*** Opening of INFORMATION GIVEN ***
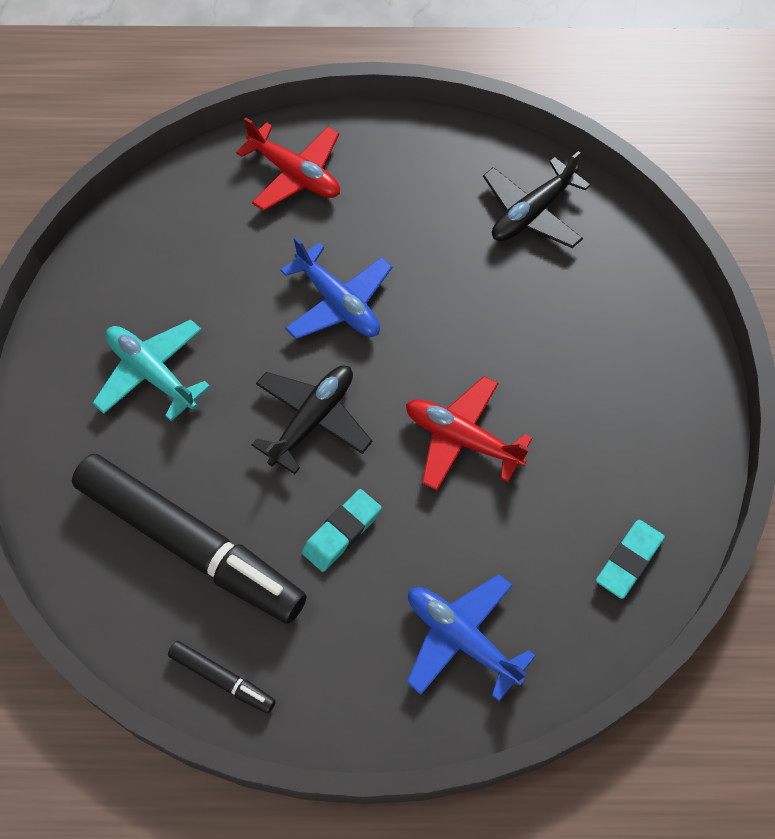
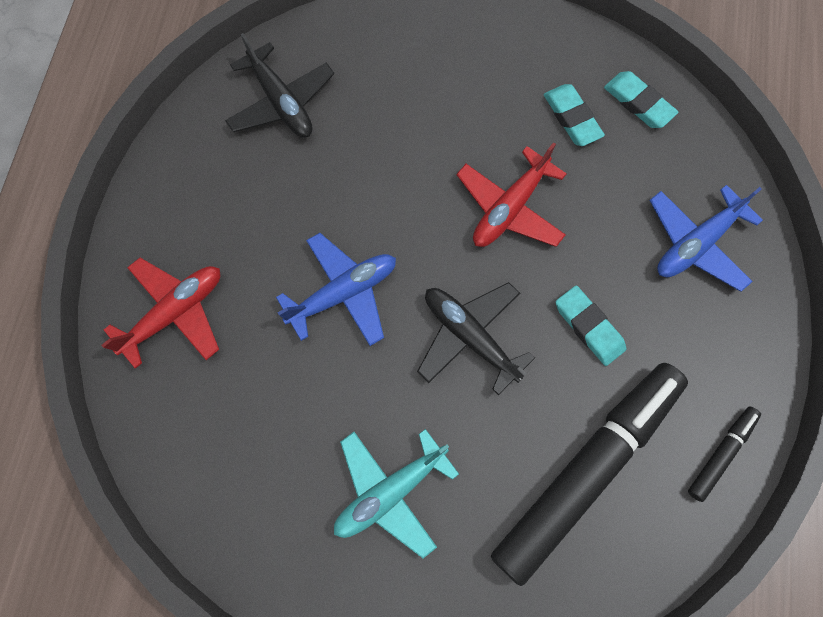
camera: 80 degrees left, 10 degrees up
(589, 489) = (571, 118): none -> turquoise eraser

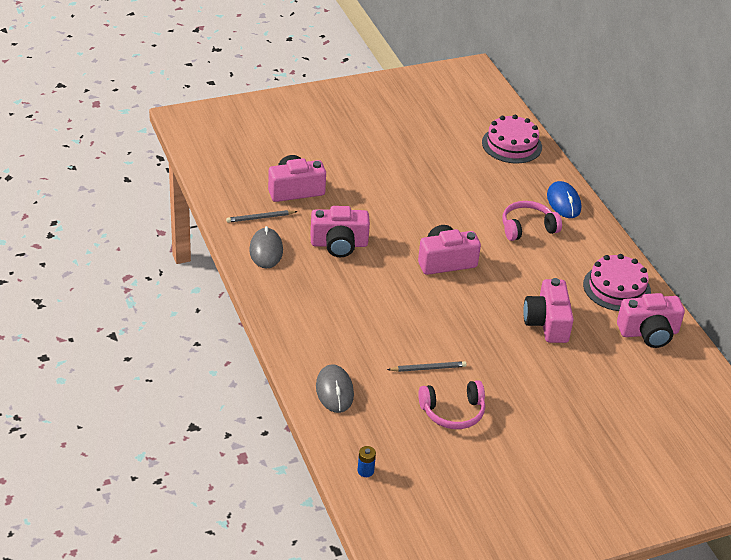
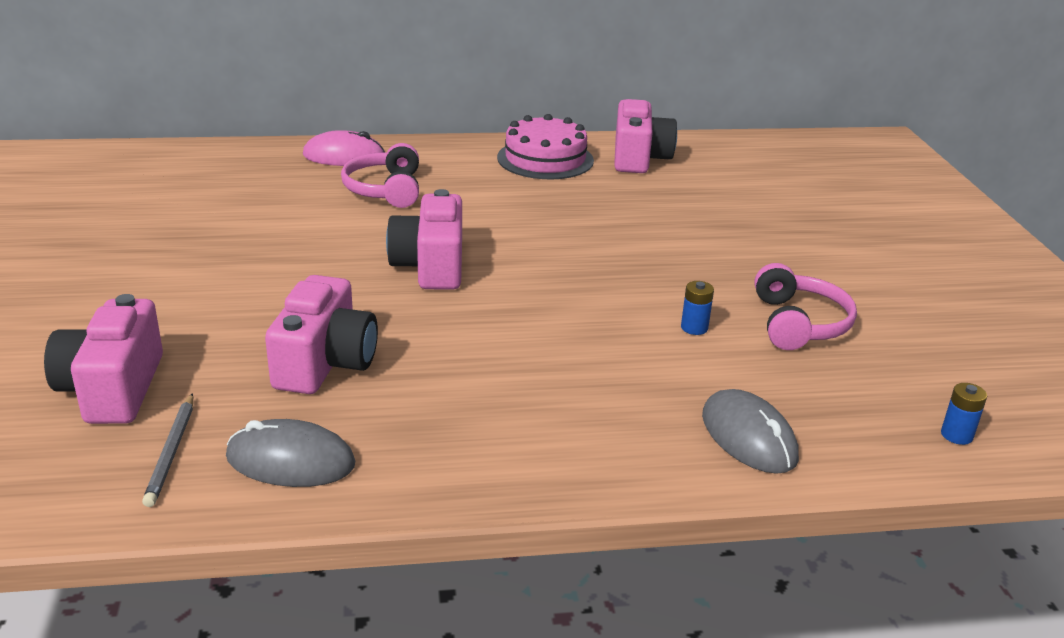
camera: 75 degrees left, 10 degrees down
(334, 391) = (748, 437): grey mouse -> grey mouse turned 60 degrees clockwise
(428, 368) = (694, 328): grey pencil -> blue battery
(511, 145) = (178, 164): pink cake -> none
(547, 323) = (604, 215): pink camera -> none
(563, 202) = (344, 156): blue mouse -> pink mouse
*** Close of INFORMATION GIVEN ***
*** Opening of INFORMATION GIVEN ***
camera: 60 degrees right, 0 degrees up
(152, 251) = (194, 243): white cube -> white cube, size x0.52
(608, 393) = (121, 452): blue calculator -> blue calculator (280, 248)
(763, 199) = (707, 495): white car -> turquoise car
*** Close of INFORMATION GIVEN ***
WHAT YOU HAVE TO DO —
Read the listing above, then copy every line that includes the string "blue".

RESULT OF THIS EXERCISE —
(428, 368) = (694, 328): grey pencil -> blue battery
(563, 202) = (344, 156): blue mouse -> pink mouse
(608, 393) = (121, 452): blue calculator -> blue calculator (280, 248)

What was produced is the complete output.